Required action
Beginning at the line that contains "(288, 67) = (219, 197): orange", repeat every line of the listing exactly through the final one.

----- Raw data

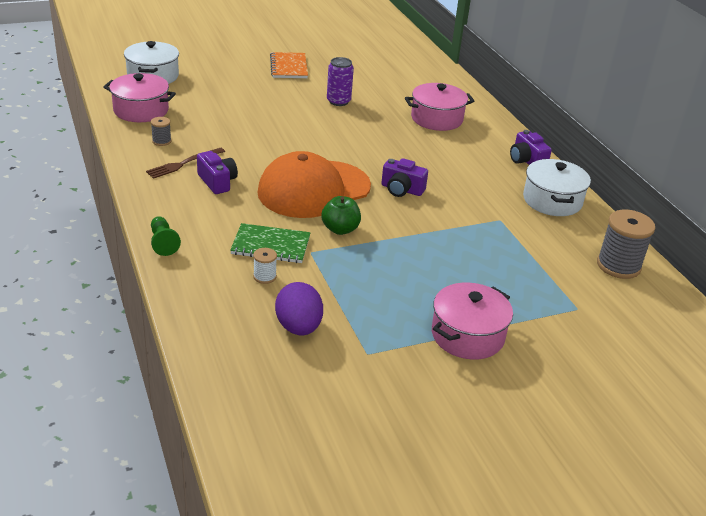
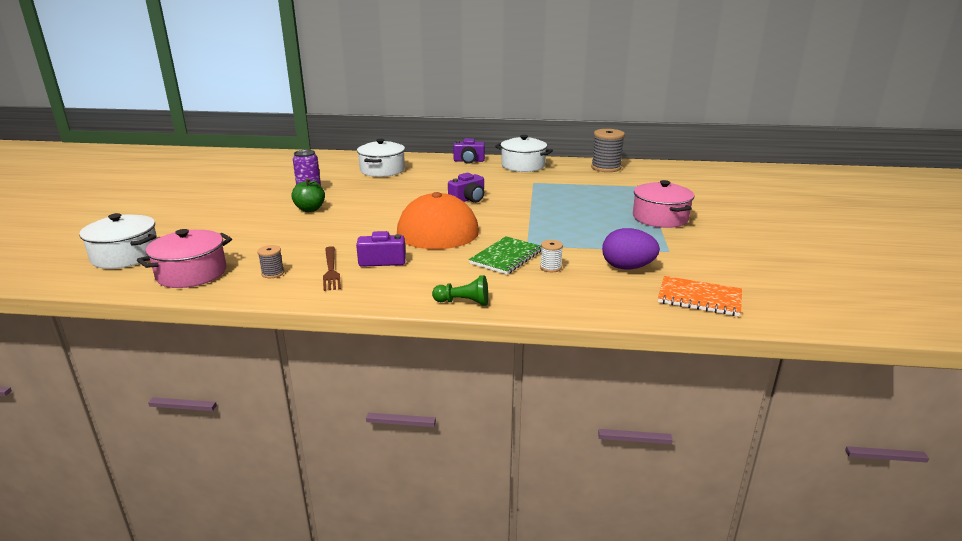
camera: 60 degrees left, 10 degrees down
(288, 67) = (219, 197): orange notebook -> orange notebook (699, 298)
(340, 229) = (504, 229): green apple -> green apple (310, 209)
(437, 119) = (382, 170): pink pot -> white pot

----------

Exercise solution
(288, 67) = (219, 197): orange notebook -> orange notebook (699, 298)
(340, 229) = (504, 229): green apple -> green apple (310, 209)
(437, 119) = (382, 170): pink pot -> white pot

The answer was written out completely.